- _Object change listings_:
--- START ---
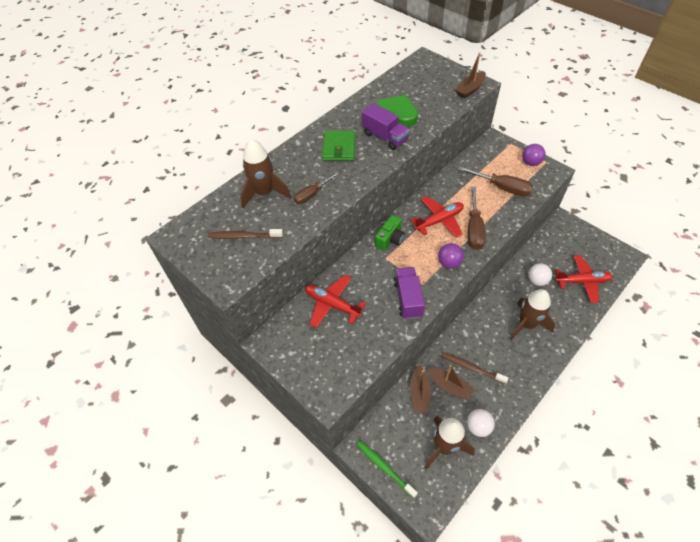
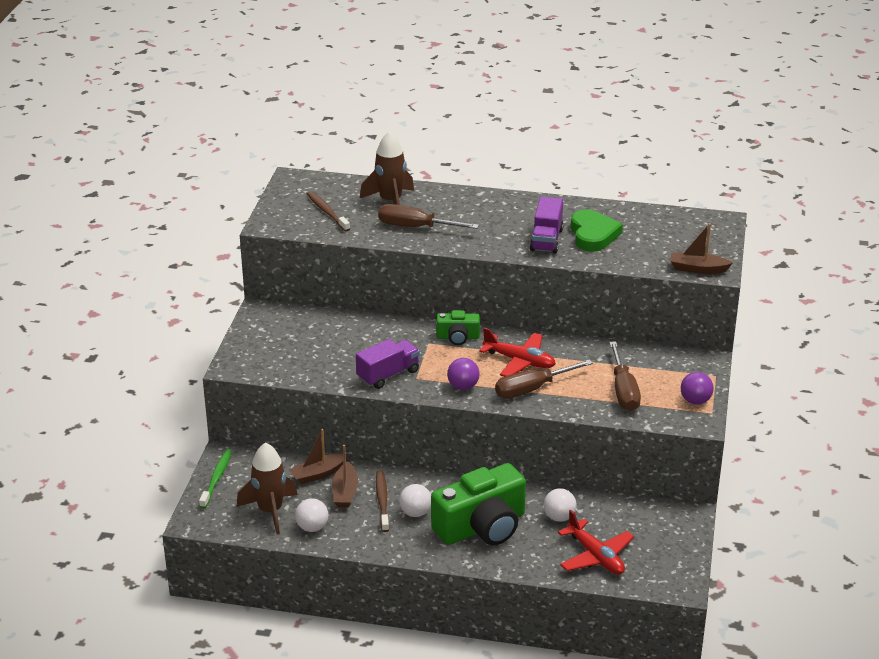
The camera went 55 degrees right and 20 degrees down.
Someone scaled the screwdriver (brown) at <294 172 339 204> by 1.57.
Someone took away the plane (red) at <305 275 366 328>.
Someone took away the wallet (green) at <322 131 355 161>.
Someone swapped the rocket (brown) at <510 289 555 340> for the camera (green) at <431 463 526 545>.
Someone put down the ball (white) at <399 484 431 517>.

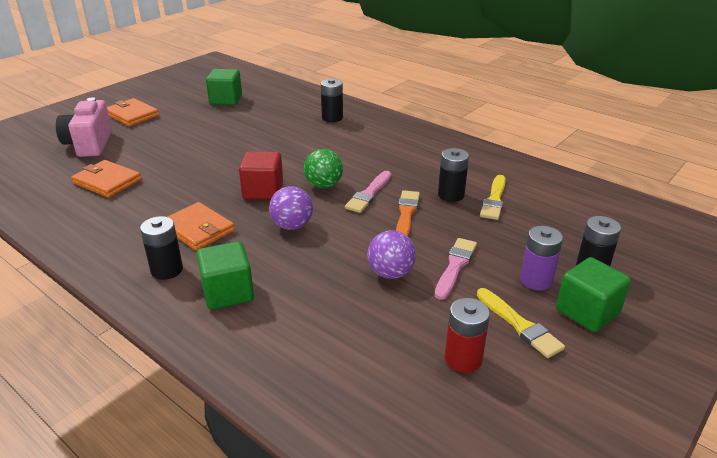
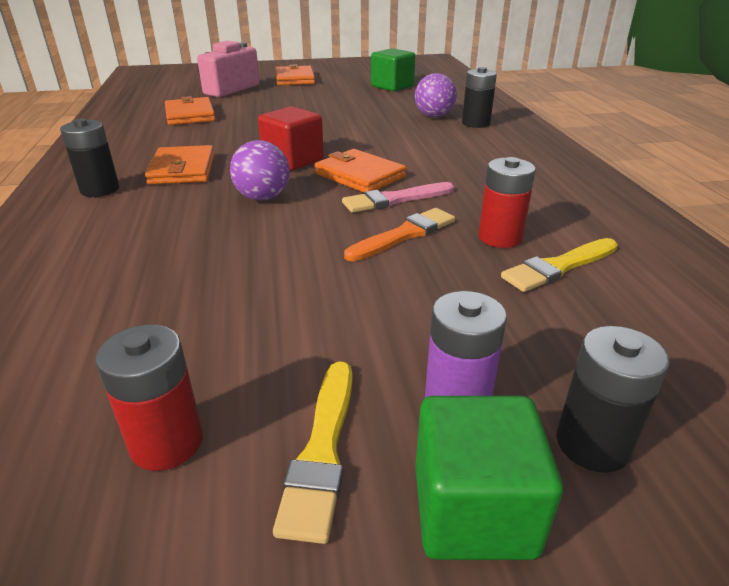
The camera went 40 degrees right and 0 degrees up.
Someone took away the cube (green) at <196 241 254 310>.
Someone swapped the ball (green) at <304 149 343 188> for the wallet (orange) at <315 149 407 192>.
Someone carried the ball (purple) from <367 230 416 279> to <415 73 457 118>.
Someone took away the brush (pink) at <435 238 477 300>.
Someone repainted the battery (black) at <438 148 469 202>, which became the battery (red) at <479 157 536 248>.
--- END ---
Should a record include a picture, drop the picture and write out the remainder exactly.

The camera went 55 degrees right and 20 degrees down.
Someone scaled the screwdriver (brown) at <294 172 339 204> by 1.57.
Someone took away the plane (red) at <305 275 366 328>.
Someone took away the wallet (green) at <322 131 355 161>.
Someone swapped the rocket (brown) at <510 289 555 340> for the camera (green) at <431 463 526 545>.
Someone put down the ball (white) at <399 484 431 517>.

The camera went 40 degrees right and 0 degrees up.
Someone took away the cube (green) at <196 241 254 310>.
Someone swapped the ball (green) at <304 149 343 188> for the wallet (orange) at <315 149 407 192>.
Someone carried the ball (purple) from <367 230 416 279> to <415 73 457 118>.
Someone took away the brush (pink) at <435 238 477 300>.
Someone repainted the battery (black) at <438 148 469 202>, which became the battery (red) at <479 157 536 248>.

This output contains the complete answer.